→ **Problem statement**:
Copy each line of the records below that has "orange" in it.

→ **Dataset content**:
'''

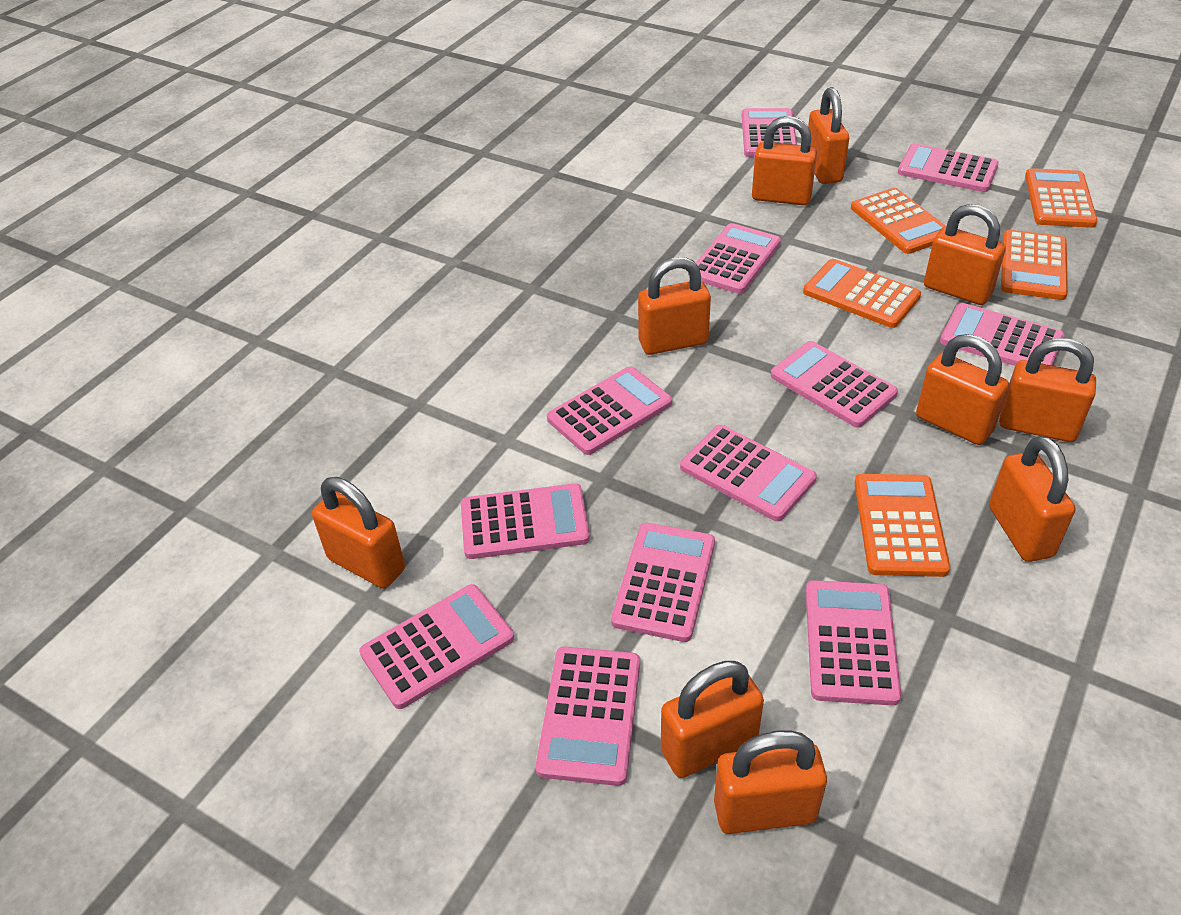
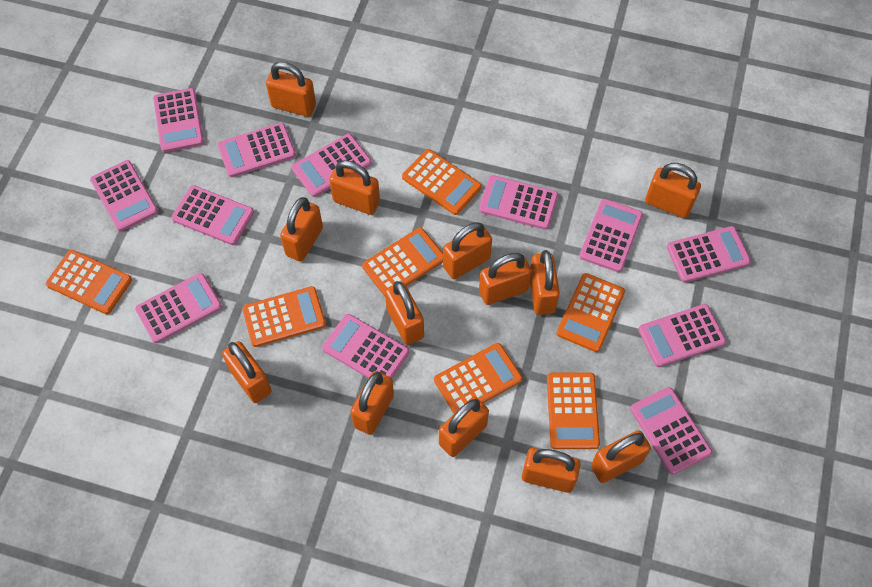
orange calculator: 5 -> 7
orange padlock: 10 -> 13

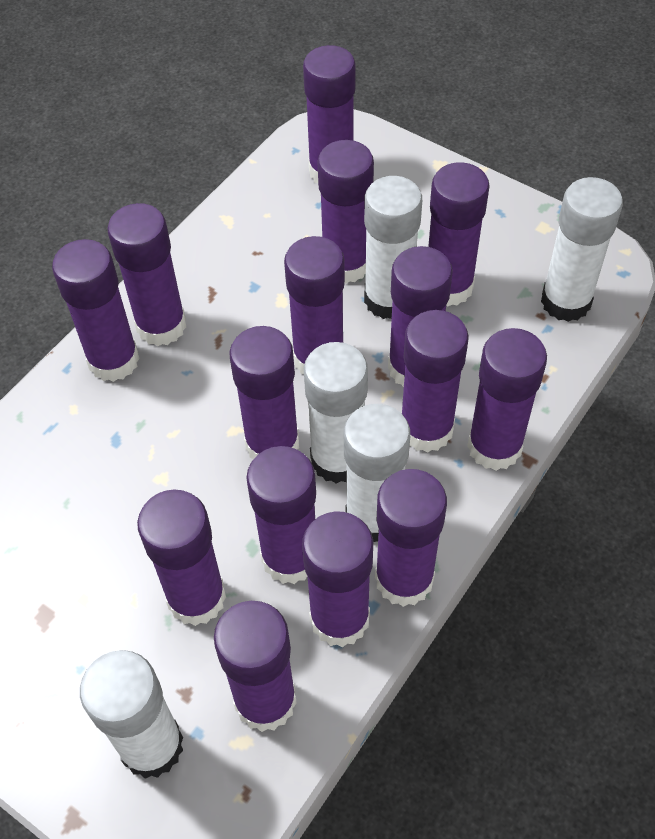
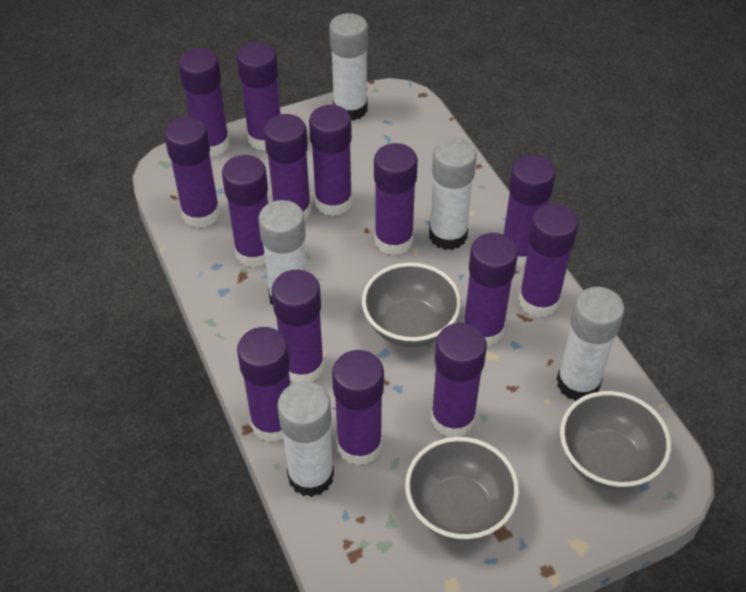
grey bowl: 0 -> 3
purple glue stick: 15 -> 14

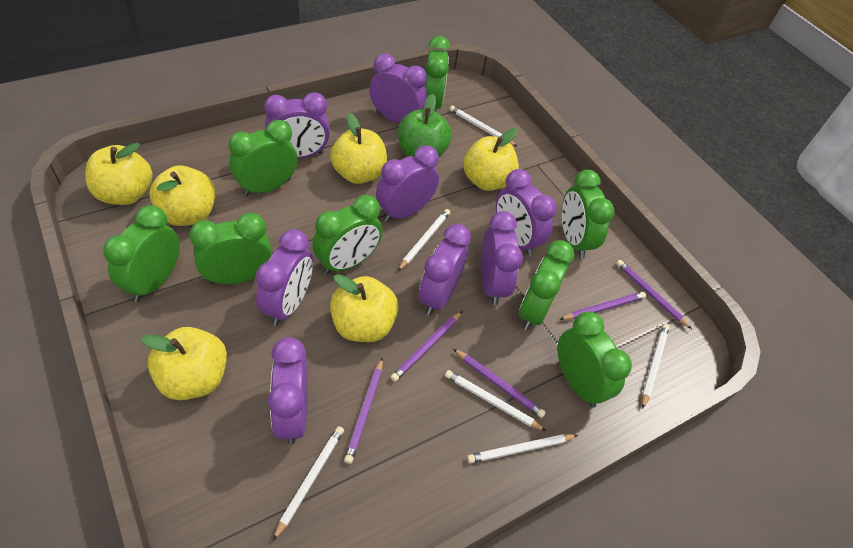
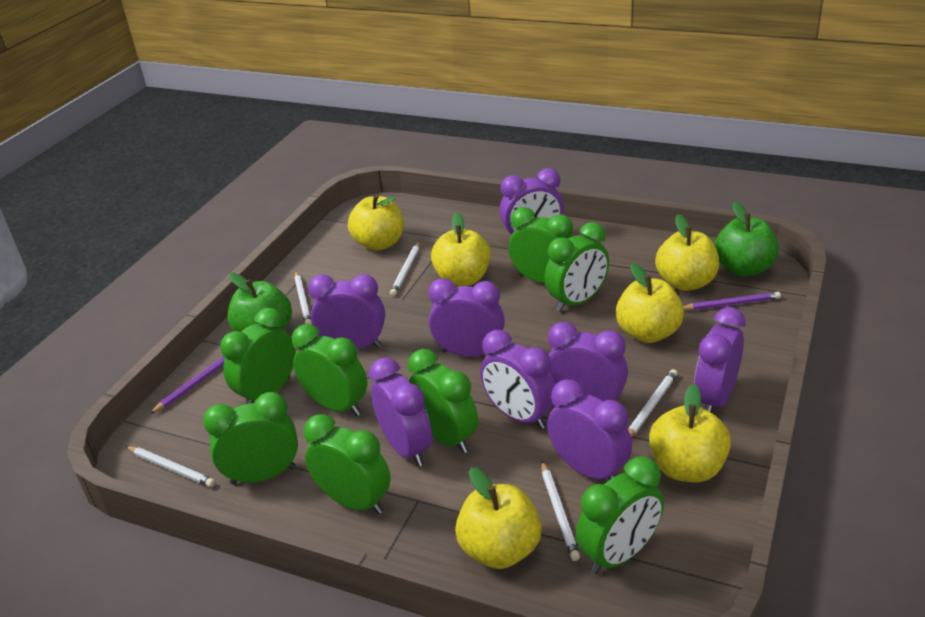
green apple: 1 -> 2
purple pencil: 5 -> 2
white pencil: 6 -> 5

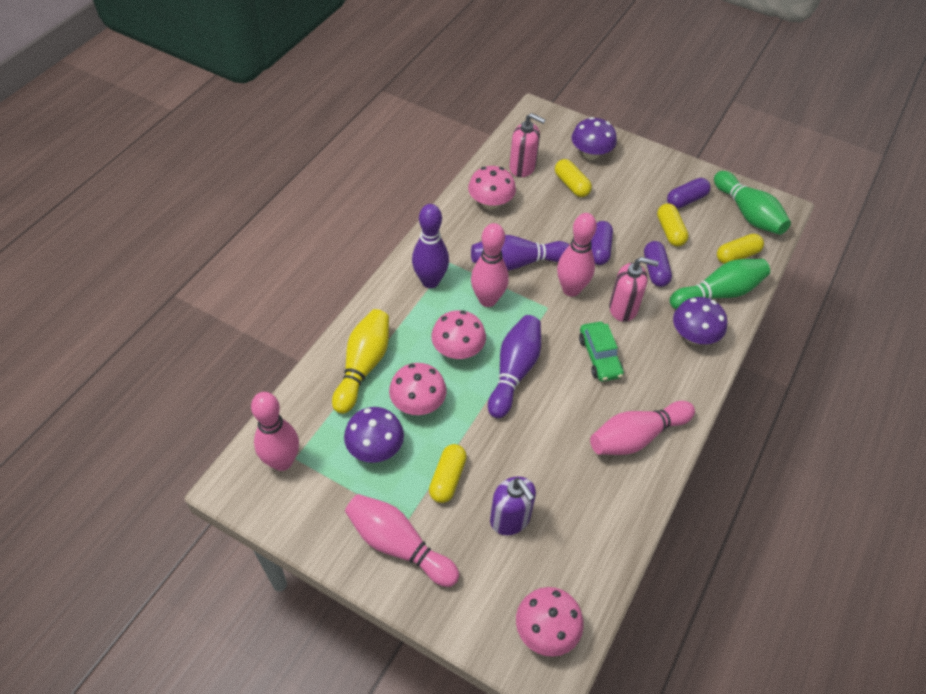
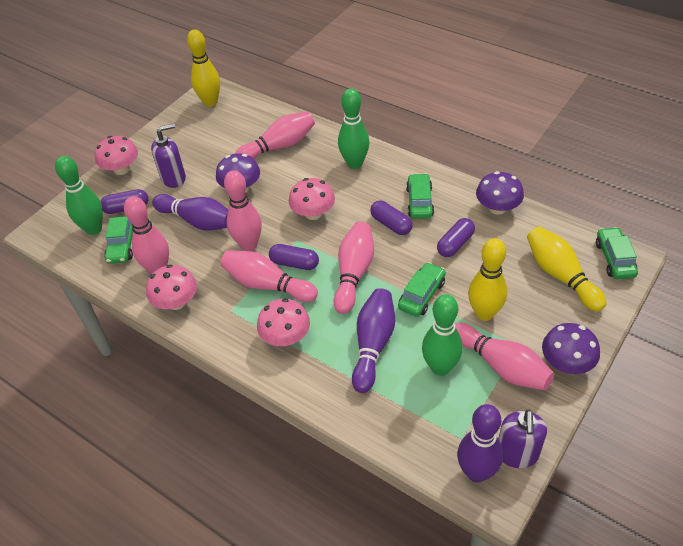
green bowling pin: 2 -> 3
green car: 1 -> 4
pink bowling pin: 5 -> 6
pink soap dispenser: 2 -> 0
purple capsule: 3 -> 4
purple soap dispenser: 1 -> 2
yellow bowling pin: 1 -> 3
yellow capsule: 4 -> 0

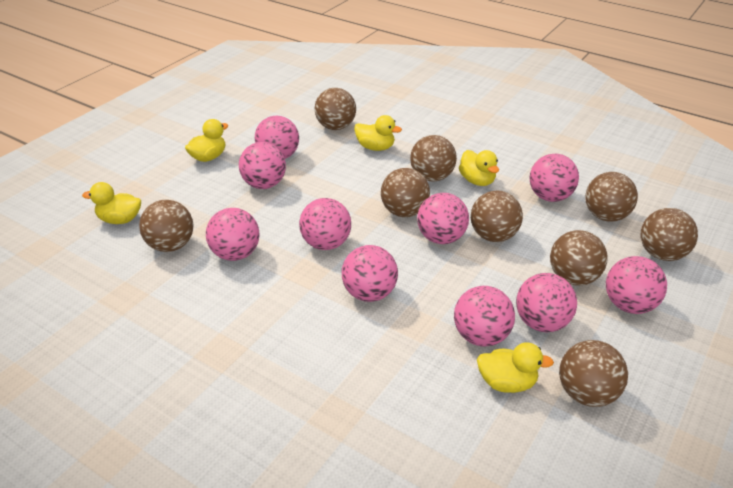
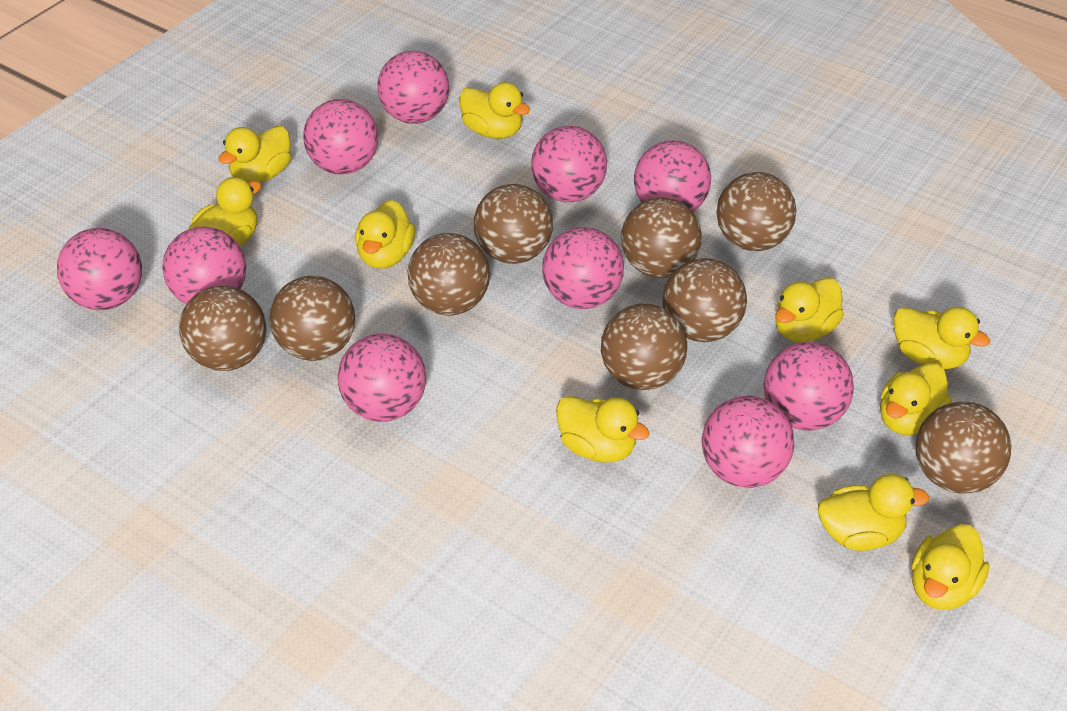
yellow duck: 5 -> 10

'''

→ **Result for this exercise**:
orange calculator: 5 -> 7
orange padlock: 10 -> 13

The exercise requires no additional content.